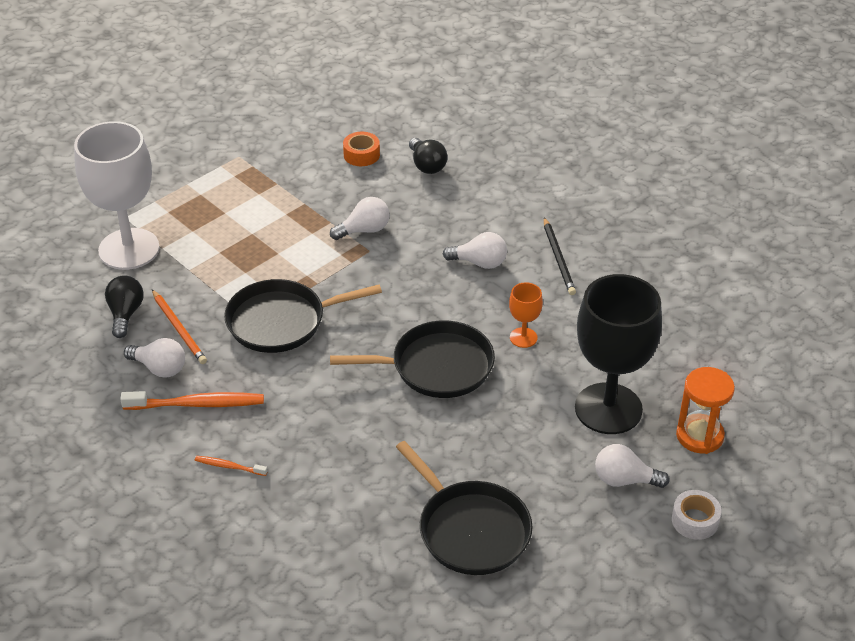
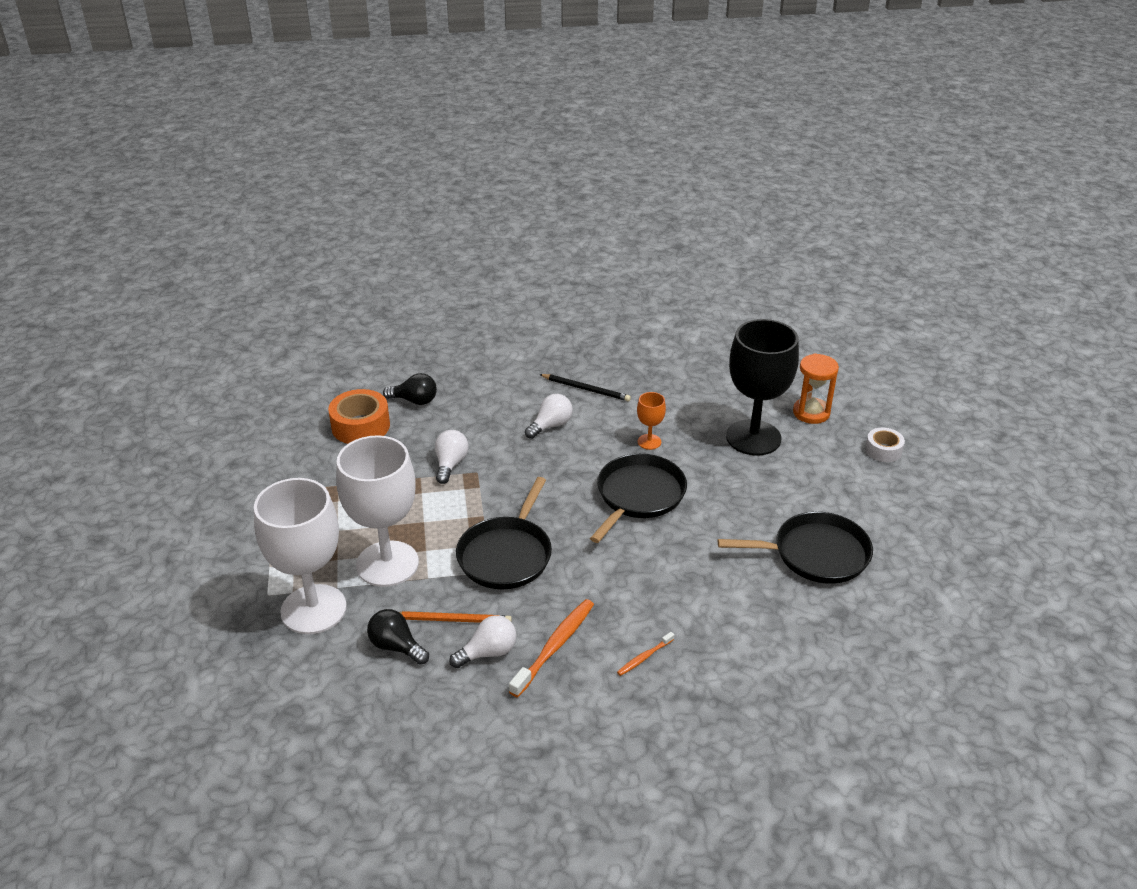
camera: 55 degrees left, 5 degrees down
(211, 260) = (387, 564): none -> white goblet
(361, 155) = (360, 426): orange tape -> orange tape, size x1.65
(624, 480) = (824, 462): white light bulb -> none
_ _ _
- **GOAL OF THE EXERCISE**:
Could you reproduce the listing above word for word while leaving out its pictures?

- **SOLUTION TO THIS PROBLEM**:
camera: 55 degrees left, 5 degrees down
(211, 260) = (387, 564): none -> white goblet
(361, 155) = (360, 426): orange tape -> orange tape, size x1.65
(624, 480) = (824, 462): white light bulb -> none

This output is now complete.